═══ DATASET RECORDS

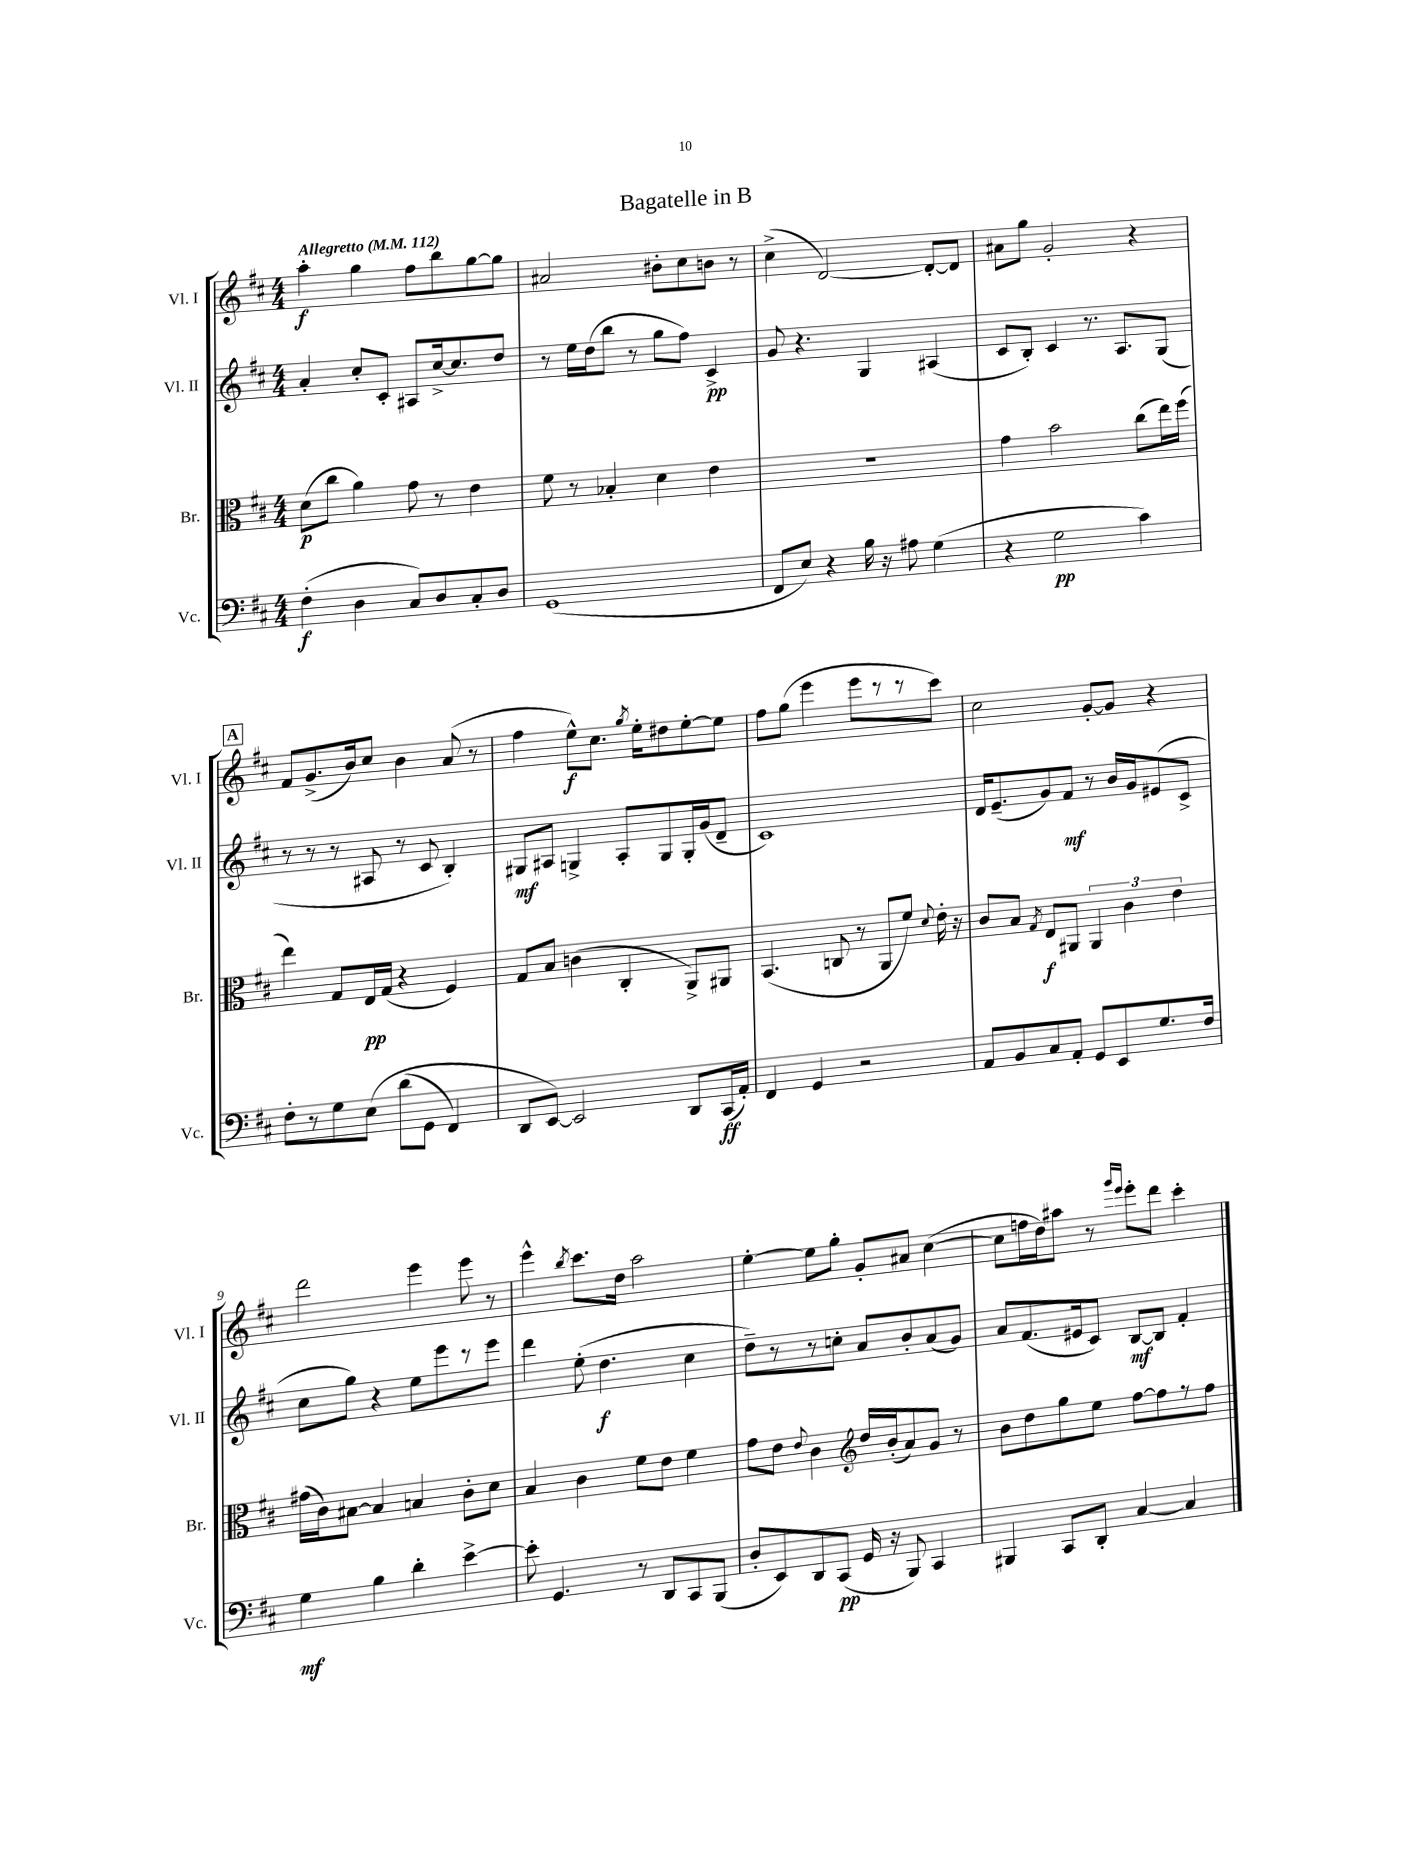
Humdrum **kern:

**kern	**dynam	**kern	**dynam	**kern	**dynam	**kern	**dynam
*part4	*part4	*part3	*part3	*part2	*part2	*part1	*part1
*staff4	*staff4	*staff3	*staff3	*staff2	*staff2	*staff1	*staff1
*I"Vc.	*	*I"Br.	*	*I"Vl. II	*	*I"Vl. I	*
*I'Vc.	*	*I'Br.	*	*I'Vl. II	*	*I'Vl. I	*
*clefF4	*	*clefC3	*	*clefG2	*	*clefG2	*
*k[f#c#]	*	*k[f#c#]	*	*k[f#c#]	*	*k[f#c#]	*
*M4/4	*	*M4/4	*	*M4/4	*	*M4/4	*
*MM112	*	*MM112	*	*MM112	*	*MM112	*
=1	=1	=1	=1	=1	=1	=1	=1
!	!	!	!	!	!	!LO:TX:a:B:t=Allegretto	!
(4F#'\	f	(8d\L	p	4a'/	.	4aa'\	f
.	.	8cc#\J	.	.	.	.	.
4D\	.	4a\)	.	8cc#'/L	.	4gg\	.
.	.	.	.	8c#'/J	.	.	.
8C#/L)	.	8g\	.	8A#X/L	.	8ff#\L	.
8D/	.	8r	.	[16cc#^/k	.	8bb\	.
.	.	.	.	8.cc#/]	.	.	.
8C#'/	.	4e\	.	.	.	[8gg\	.
8D/J	.	.	.	8dd/J	.	8gg\J]	.
=2	=2	=2	=2	=2	=2	=2	=2
(1GG	.	8f#\	.	8r	.	2a#X/	.
.	.	8r	.	16ee\LL	.	.	.
.	.	.	.	(16dd\J	.	.	.
.	.	4B-X'/	.	8bb\J	.	.	.
.	.	.	.	8r	.	.	.
.	.	4d\	.	8gg\L	.	8b#X'\L	.
.	.	.	.	8ff#\J)	.	8cc#\	.
.	.	4e\	.	4c#^/	pp	8bn\J	.
.	.	.	.	.	.	8r	.
=3	=3	=3	=3	=3	=3	=3	=3
8FF#/L	.	1r	.	8g/	.	(4cc#^\	.
8E/J)	.	.	.	4.r	.	.	.
4r	.	.	.	.	.	[2d/)	.
16B\	.	.	.	4G/	.	.	.
16r	.	.	.	.	.	.	.
8A#X\	.	.	.	.	.	.	.
(4G\	.	.	.	(4A#X/	.	8d'/L_	.
.	.	.	.	.	.	8d/J]	.
=4	=4	=4	=4	=4	=4	=4	=4
4r	.	4g\	.	8c#/L	.	8a#X\L	.
.	.	.	.	8B'/J)	.	8gg\J	.
2G\	pp	2b\	.	4c#/	.	2g'/	.
.	.	.	.	8.r	.	.	.
.	.	.	.	8.A/L	.	.	.
4c#\)	.	(8cc#\L	.	.	.	4r	.
.	.	16ee\L)	.	(8G/J	.	.	.
.	.	(16ff#\JJ	.	.	.	.	.
!!LO:LB:g=z
!!LO:REH:place=s1:t=A
=5	=5	=5	=5	=5	=5	=5	=5
8F#'\L	.	4ee\)	.	8r	.	8f#/L	.
8r	.	.	.	8r	.	(8.g^/	.
8G\	.	8G/L	.	8r	.	.	.
.	.	.	.	.	.	16b/k)	.
(8E\J	.	16E/L	pp	8A#X/	.	8cc#/J	.
.	.	(16G/JJ	.	.	.	.	.
(8d\L	.	4r	.	8r	.	4b\	.
8GG\J	.	.	.	8c#/	.	.	.
4FF#/)	.	4F#/)	.	4B'/)	.	(8a/	.
.	.	.	.	.	.	8r	.
=6	=6	=6	=6	=6	=6	=6	=6
8DD/L	.	8G/L	.	8G#X/L	mf	4ff#\	.
[8EE/J)	.	8B/J	.	8A#X/J	.	.	.
2EE/]	.	(4cn\	.	4Gn^/	.	8ee^^\L)	f
.	.	.	.	.	.	8.cc#\J	.
.	.	4C#'/	.	8A#'/L	.	.	.
.	.	.	.	.	.	8qgg/	.
.	.	.	.	.	.	16ee'\KL	.
.	.	.	.	8G/	.	8dd#X\	.
8DD/L	.	8AA^/L)	.	16G'/L	.	[8ee'\	.
.	.	.	.	(16g/J	.	.	.
(16CC#/L	ff	8AA#X/J	.	8d~/J	.	8ee\J]	.
16AA'/JJ)	.	.	.	.	.	.	.
=7	=7	=7	=7	=7	=7	=7	=7
4FF#/	.	(4.BB/	.	1c#)	.	8ff#\L	.
.	.	.	.	.	.	(8gg\J	.
4GG/	.	.	.	.	.	4eee\	.
.	.	8Cn/	.	.	.	.	.
2r	.	8r	.	.	.	8eee\L	.
.	.	8AA/L	.	.	.	8r	.
.	.	8f#/J)	.	.	.	8r	.
.	.	8qqd/	.	.	.	.	.
.	.	16e'\	.	.	.	8ccc#\J)	.
.	.	16r	.	.	.	.	.
=8	=8	=8	=8	=8	=8	=8	=8
8AA/L	.	8c#/L	.	16d/KL	.	2cc#\	.
.	.	.	.	(8.e~/	.	.	.
8BB/	.	8B/J	.	.	.	.	.
.	.	8qG/	.	.	.	.	.
8C#/	.	8E/L	f	8g/)	.	.	.
8AA'/J	.	8AA#X/J	.	8f#/J	mf	.	.
8GG/L	.	6AA#/	.	8r	.	[8g'/L	.
8EE/	.	.	.	16b/LL	.	8g/J]	.
.	.	6c#\	.	.	.	.	.
.	.	.	.	16g/J	.	.	.
8.G/	.	.	.	(8e#X/	.	4r	.
.	.	6e\	.	.	.	.	.
.	.	.	.	8c#^/J	.	.	.
16F#/Jk	.	.	.	.	.	.	.
!!LO:LB:g=z
=9	=9	=9	=9	=9	=9	=9	=9
4G\	mf	(16g#X\LL	.	8cc#\L	.	2ddd\	.
.	.	16c#\J)	.	.	.	.	.
.	.	[8B#X\J	.	8gg\J)	.	.	.
4B\	.	4B#/]	.	4r	.	.	.
4d'\	.	4Bn/	.	8ee\L	.	4eee\	.
.	.	.	.	8eee\	.	.	.
[4e^\	.	8c#'\L	.	8r	.	8eee\	.
.	.	8d\J	.	8eee\J	.	8r	.
=10	=10	=10	=10	=10	=10	=10	=10
8e'\]	.	4B/	.	4ddd\	.	4eee^^\	.
4.GG/	.	.	.	.	.	.	.
.	.	.	.	.	.	8qbb/	.
.	.	4c#\	.	(8ee'\	.	8.ccc#\L	.
.	.	.	.	4.dd\	f	.	.
.	.	.	.	.	.	16dd\Jk	.
8r	.	8f#\L	.	.	.	2aa\	.
8DD/L	.	8e\J	.	.	.	.	.
8CC#/	.	4f#\	.	4cc#\	.	.	.
(8BBB/J	.	.	.	.	.	.	.
=11	=11	=11	=11	=11	=11	=11	=11
8D'/L	.	8g\L	.	8dd~\L)	.	[4ee'\	.
8EE/)	.	8e\J	.	8r	.	.	.
.	.	8qqe/	.	.	.	.	.
8DD/	.	4c#\	.	8r	.	8ee\L]	.
(8CC#/J	pp	.	.	8ccn'\J	.	8gg'\J	.
*	*	*clefG2	*	*	*	*	*
16GG/	.	16dd/LL	.	8a/L	.	8g'/L	.
16r	.	(16b'/J	.	.	.	.	.
8BBB/)	.	8a/)	.	8b'/	.	8a#X/J	.
4CC#/	.	8g/J	.	(8a/	.	([4cc#\	.
.	.	8r	.	8g/J)	.	.	.
=12	=12	=12	=12	=12	=12	=12	=12
4BBB#X/	.	8b\L	.	8a/L	.	8cc#\L]	.
.	.	8dd\	.	(8.f#/	.	16ffn\L	.
.	.	.	.	.	.	16dd\J)	.
8CC#/L	.	8gg\	.	.	.	8aa#X\J	.
.	.	.	.	16e#X/k	.	.	.
8DD'/J	.	8ee\J	.	8c#/J)	.	8r	.
.	.	.	.	.	.	16qqggg/LL	.
.	.	.	.	.	.	16qqeee/JJ	.
[4C#/	.	[8ff#\L	.	[8B/L	mf	8eee'\L	.
.	.	8ff#\]	.	8B/J]	.	8ddd\J	.
4C#/]	.	8r	.	4f#'/	.	4ccc#'\	.
.	.	8ff#\J	.	.	.	.	.
==	==	==	==	==	==	==	==
*-	*-	*-	*-	*-	*-	*-	*-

══════

▸ AIM:
Can you find every line in the data above that contains the string "kern" and copy each of those lines?

▸ TASK ANSWER:
Humdrum **kern:
**kern	**dynam	**kern	**dynam	**kern	**dynam	**kern	**dynam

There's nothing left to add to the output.